• **MATERIAL TO PROCESS**
********
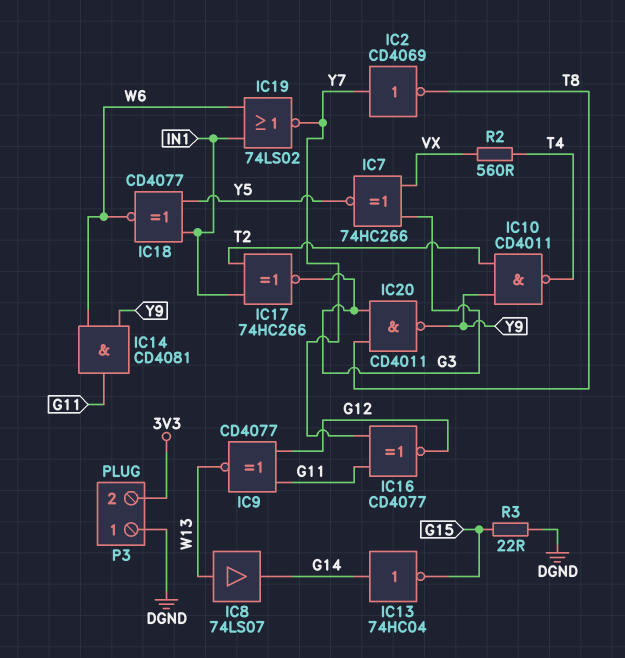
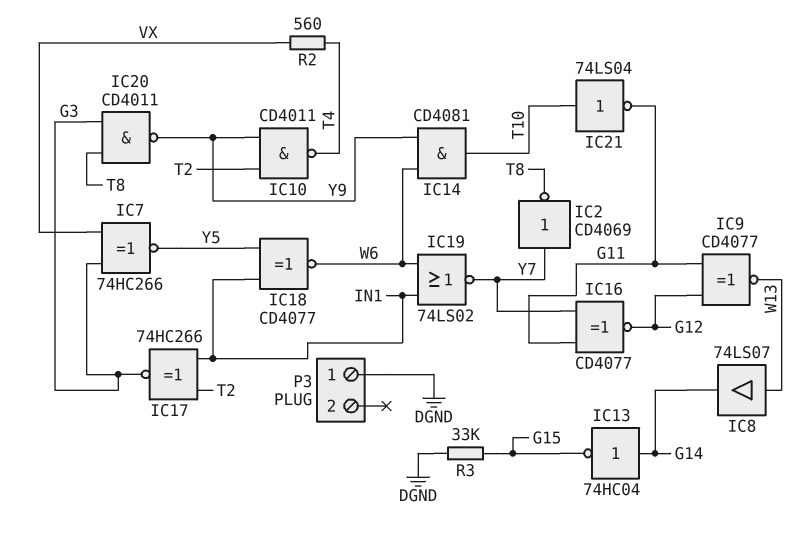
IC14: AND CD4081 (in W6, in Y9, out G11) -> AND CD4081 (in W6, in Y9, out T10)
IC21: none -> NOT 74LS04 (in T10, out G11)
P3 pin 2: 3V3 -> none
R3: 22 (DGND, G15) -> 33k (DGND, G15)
********
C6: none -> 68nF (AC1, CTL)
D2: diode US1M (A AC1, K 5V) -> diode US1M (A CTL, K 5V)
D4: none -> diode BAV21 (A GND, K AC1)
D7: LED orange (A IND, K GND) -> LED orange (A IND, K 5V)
********
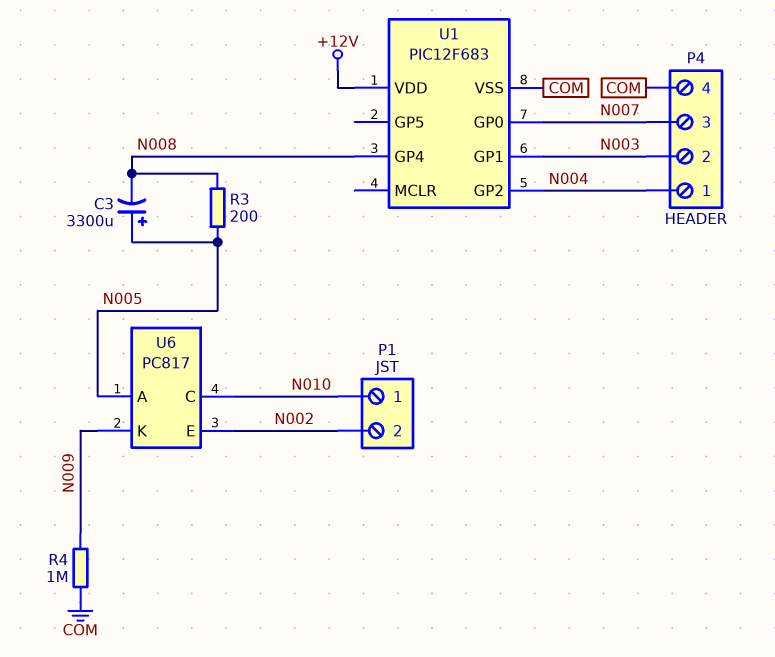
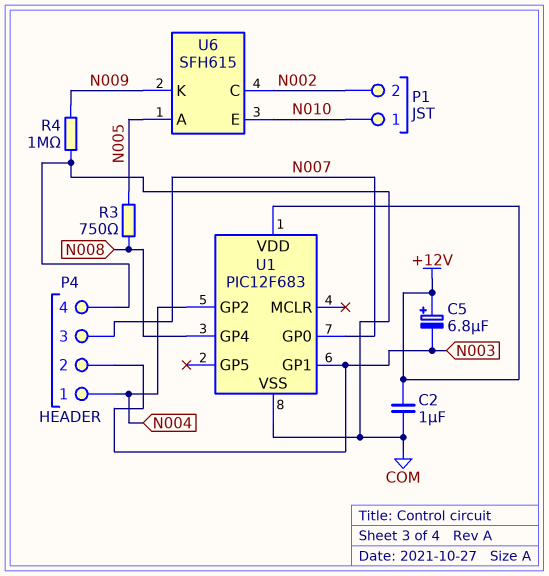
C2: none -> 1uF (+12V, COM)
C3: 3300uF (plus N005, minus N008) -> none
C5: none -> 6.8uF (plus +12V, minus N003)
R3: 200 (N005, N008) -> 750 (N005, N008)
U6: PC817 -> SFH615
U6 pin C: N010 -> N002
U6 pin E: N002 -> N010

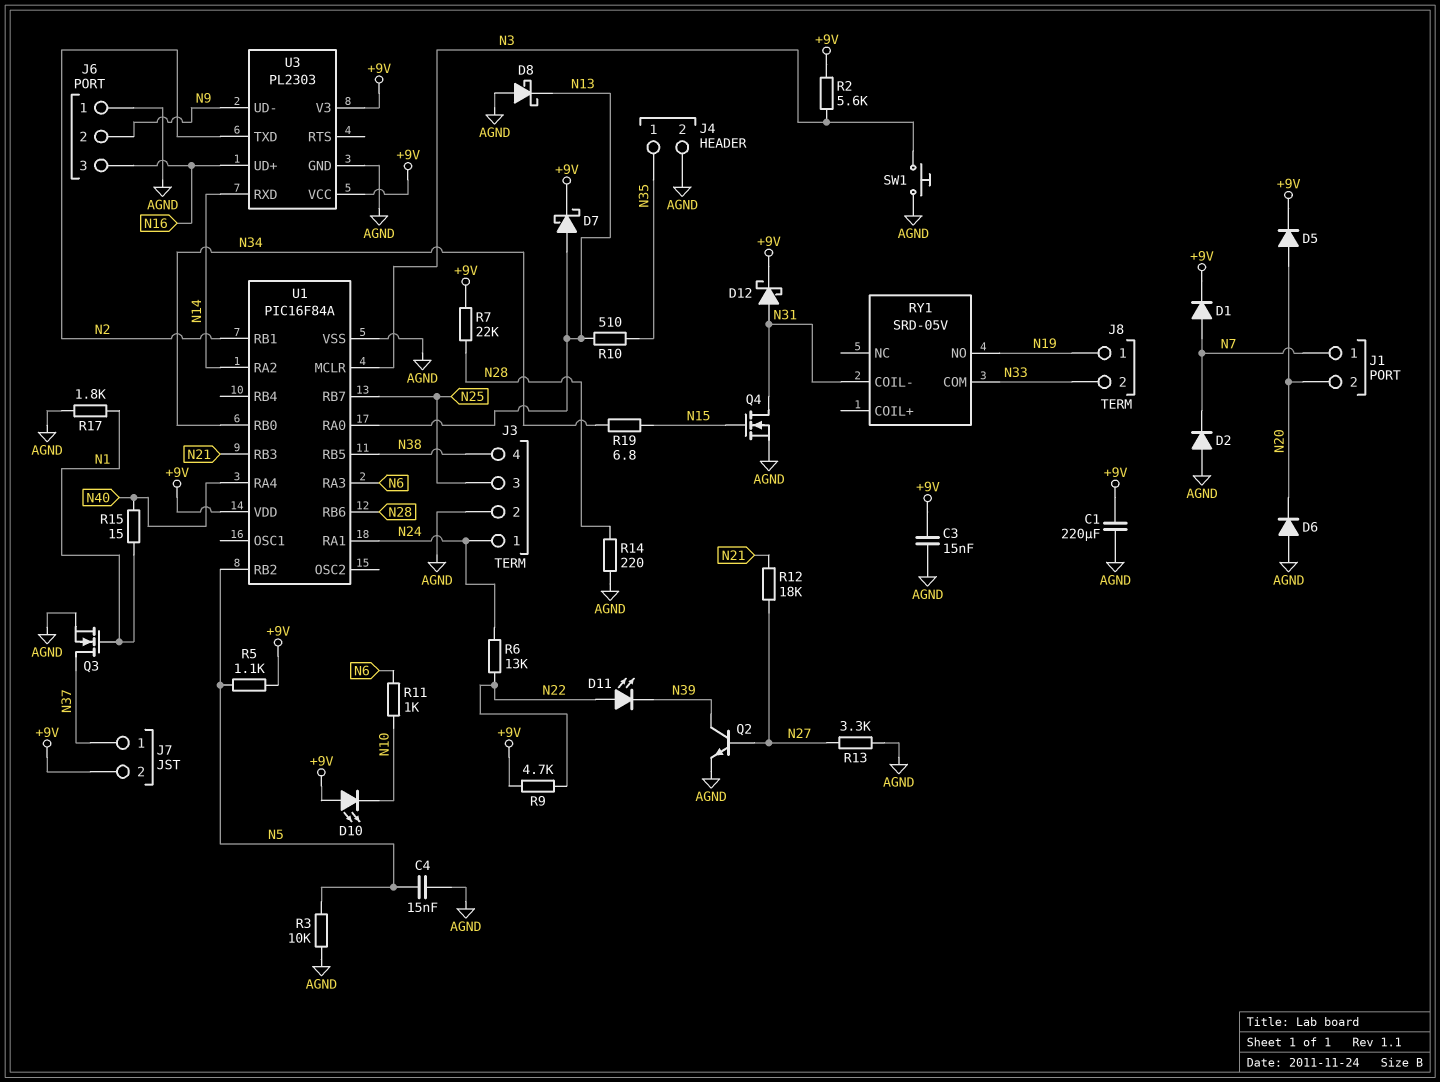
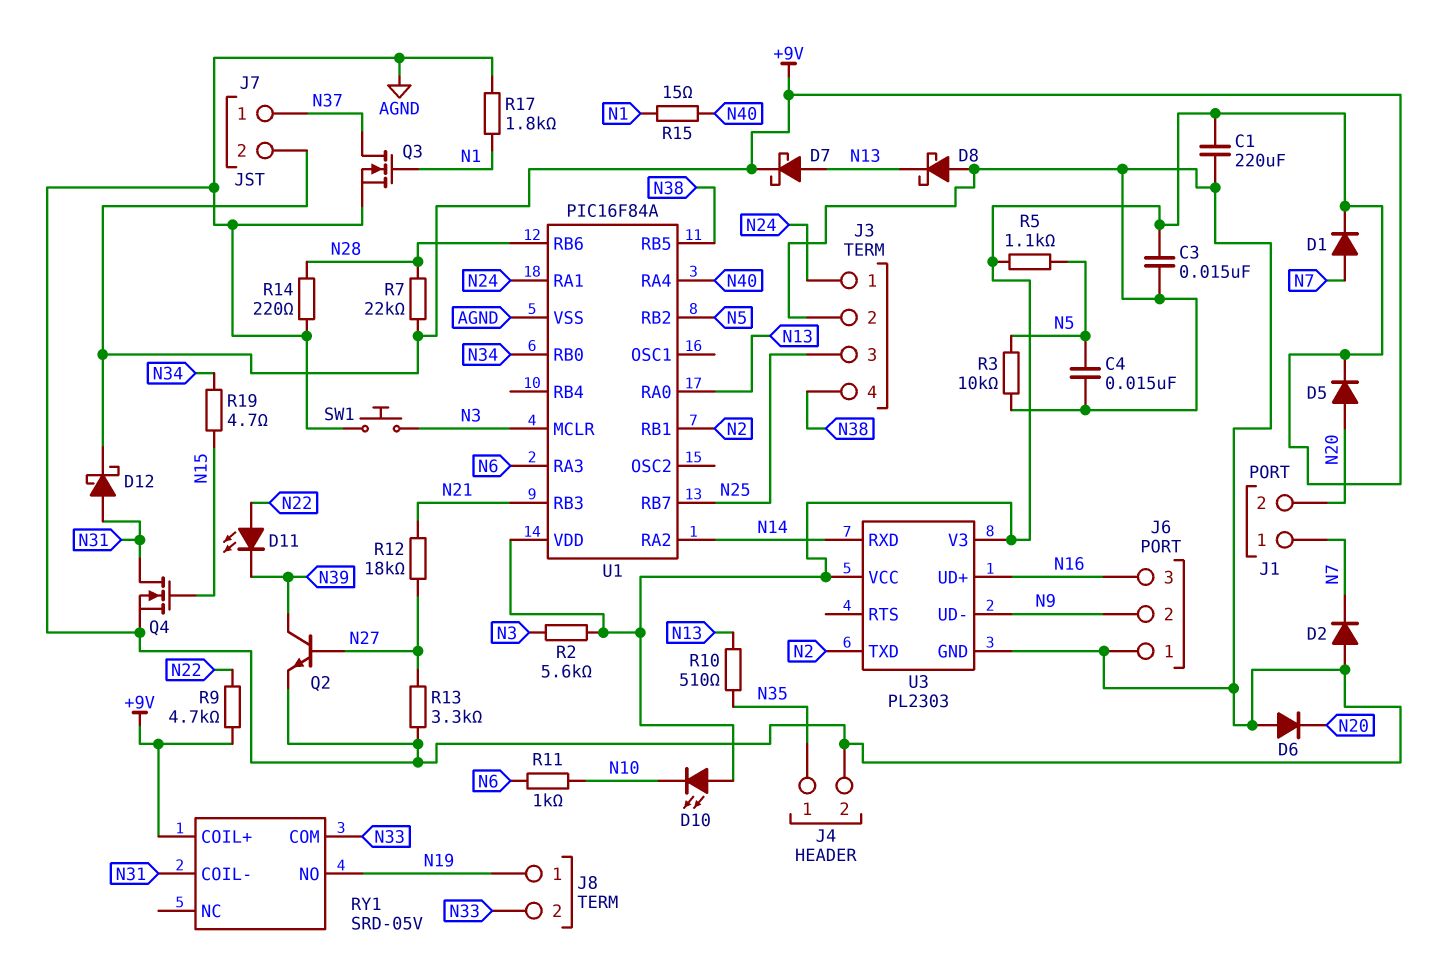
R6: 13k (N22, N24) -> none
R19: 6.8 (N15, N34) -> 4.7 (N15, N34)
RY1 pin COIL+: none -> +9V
********
• **PROBLEM DETAILS**
Return, word for word, the lines of the data above from the line with "R6: 13k (N22, N24) -> none" through the line with "RY1 pin COIL+: none -> +9V", inclusive.

• **ANSWER AREA**
R6: 13k (N22, N24) -> none
R19: 6.8 (N15, N34) -> 4.7 (N15, N34)
RY1 pin COIL+: none -> +9V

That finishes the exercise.